**PROBLEM TO WORK ON:** Copy the listing from the line containing "Elderbrook (350, 523)" through its end, requests included, and raise every coordinate in the answers by 76. Leave the pictures out.
--- TASK INPUT ---
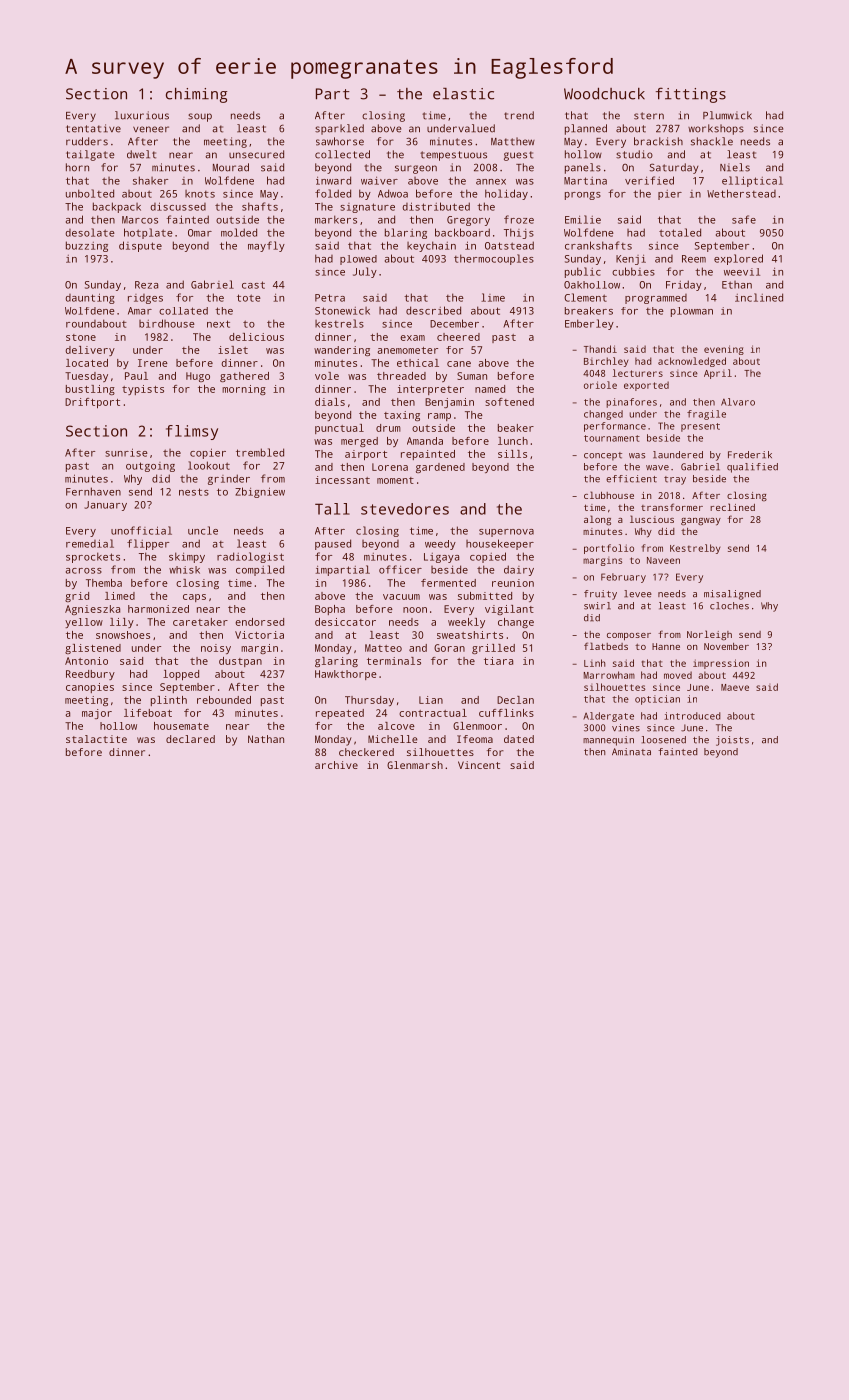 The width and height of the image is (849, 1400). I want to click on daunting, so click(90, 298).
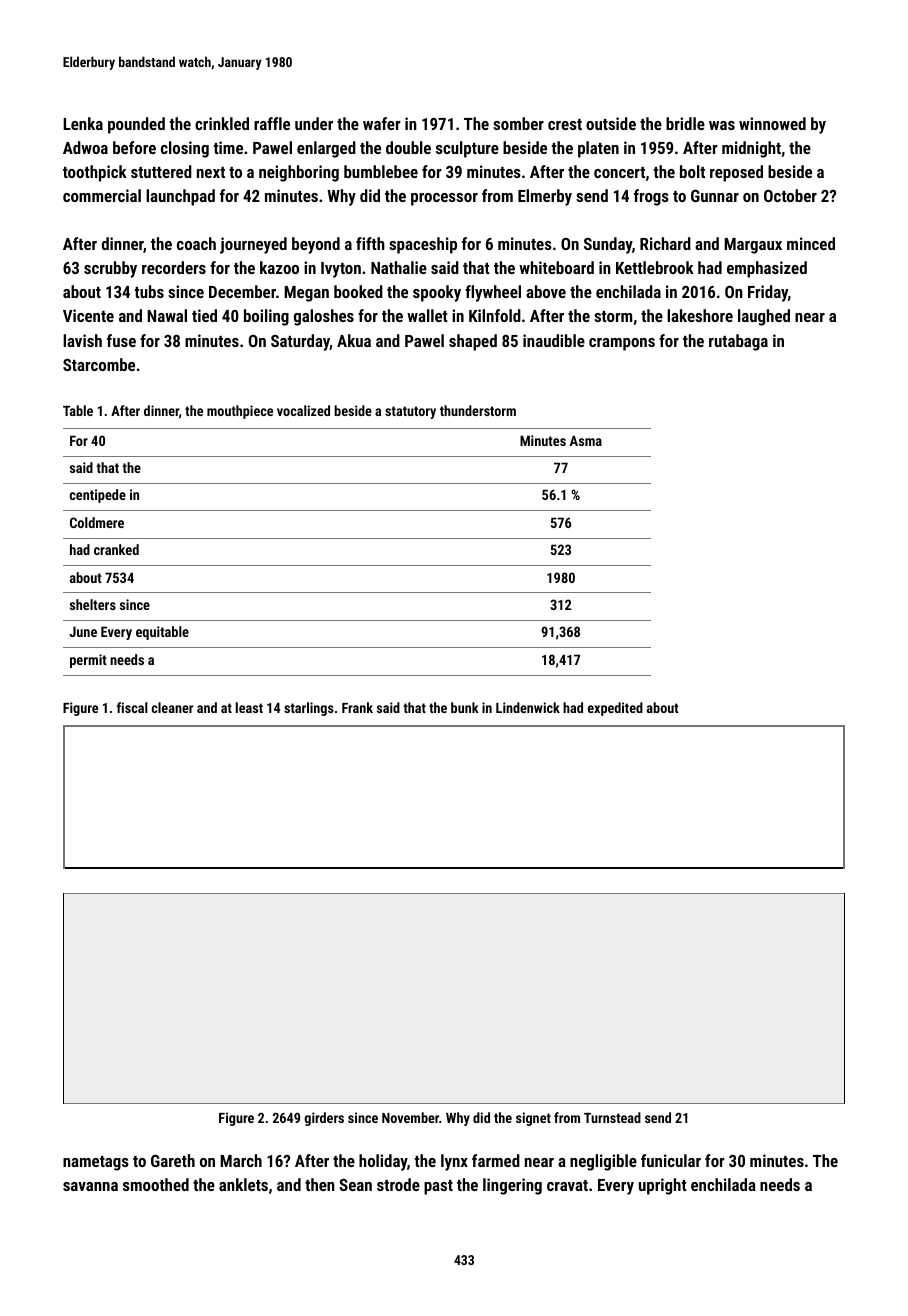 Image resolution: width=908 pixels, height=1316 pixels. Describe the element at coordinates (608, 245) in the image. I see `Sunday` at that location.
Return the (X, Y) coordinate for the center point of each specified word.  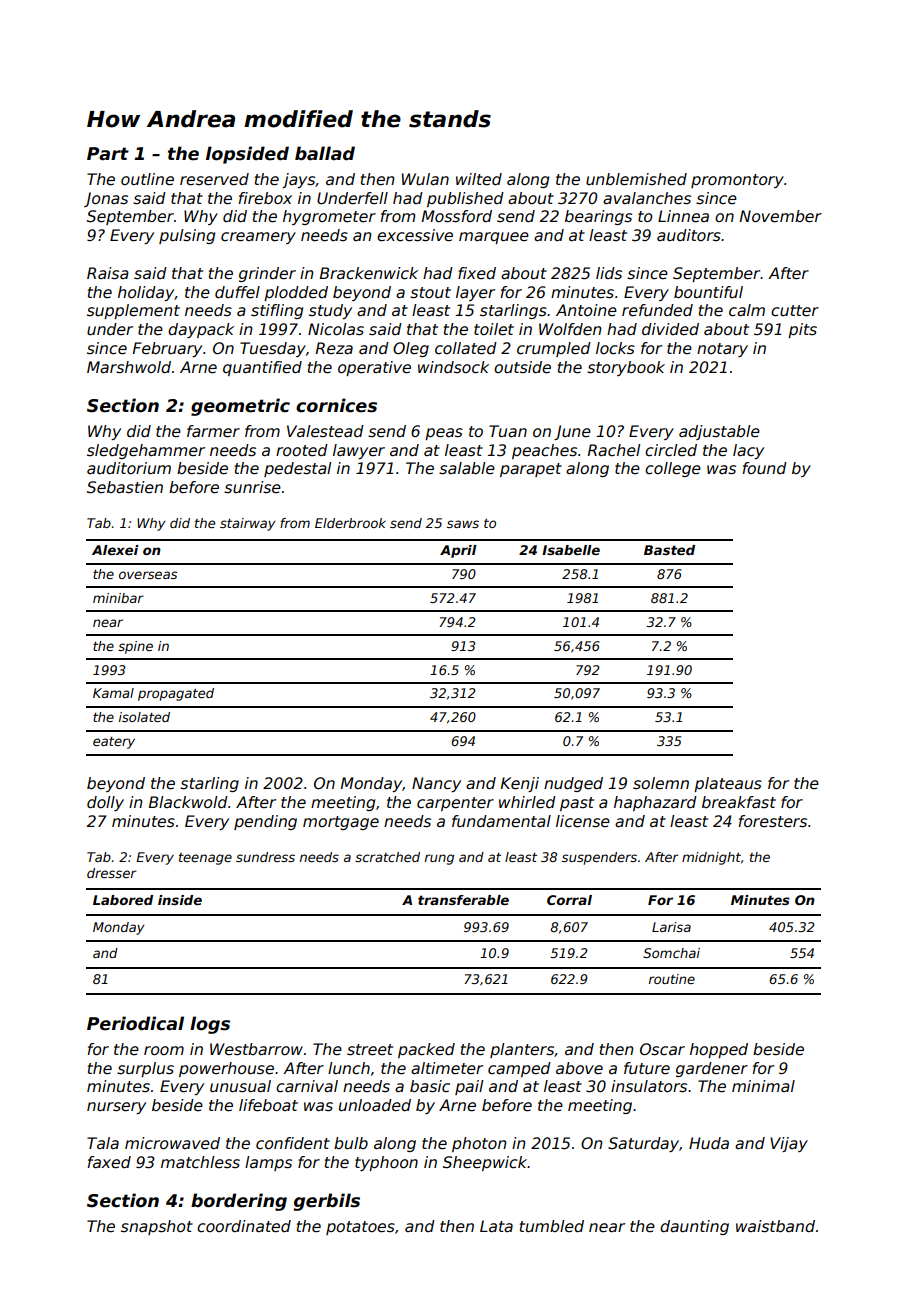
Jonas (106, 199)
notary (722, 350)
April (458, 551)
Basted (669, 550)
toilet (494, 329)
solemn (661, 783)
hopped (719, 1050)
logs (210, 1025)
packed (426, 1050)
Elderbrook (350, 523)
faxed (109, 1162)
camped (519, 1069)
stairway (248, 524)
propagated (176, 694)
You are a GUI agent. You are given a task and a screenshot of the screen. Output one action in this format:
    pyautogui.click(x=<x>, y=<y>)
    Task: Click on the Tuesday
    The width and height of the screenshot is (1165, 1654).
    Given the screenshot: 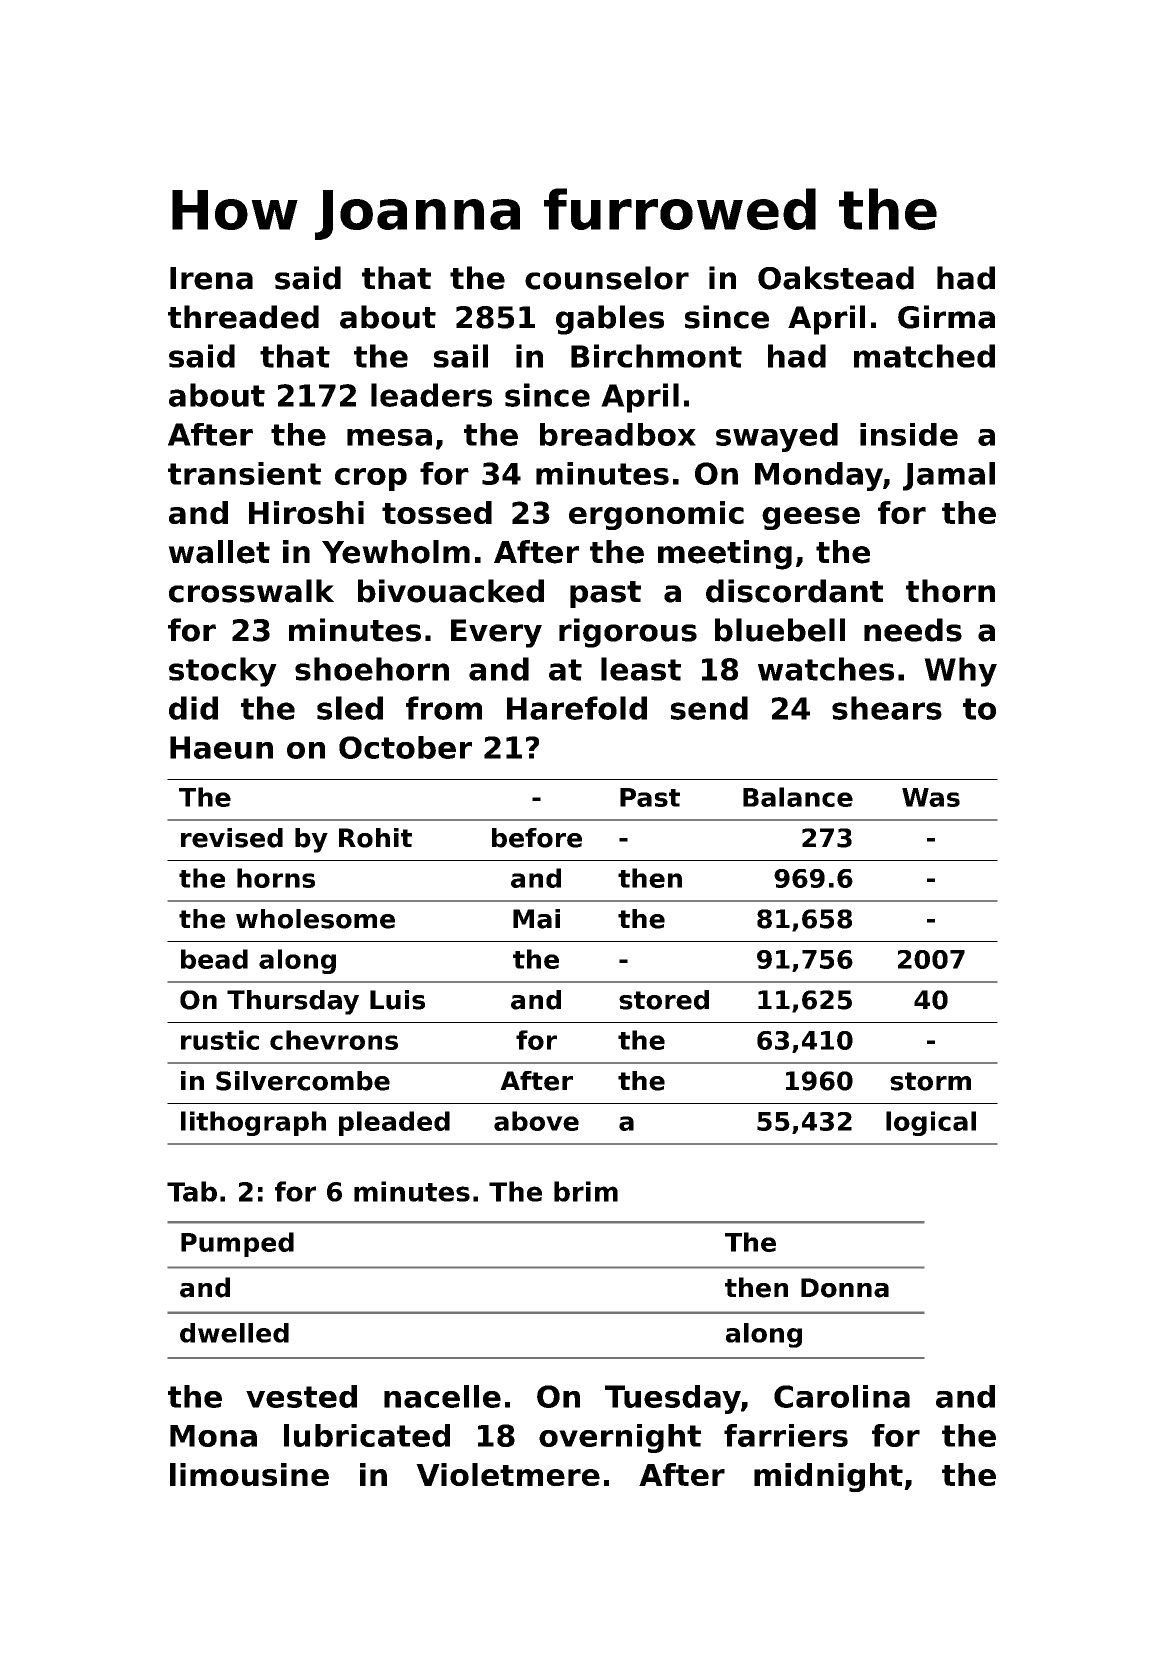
---
**SOLUTION FOR THIS EXERCISE:**
Elderbrook (426, 599)
faxed (185, 1238)
camped (595, 1145)
stairway (324, 600)
propagated (252, 770)
You are a GUI agent. You are given a task and a screenshot of the screen. Output one action in this format:
    pyautogui.click(x=<x>, y=<y>)
    Task: Click on the Tuesday
    The width and height of the screenshot is (1165, 1654).
    Given the screenshot: 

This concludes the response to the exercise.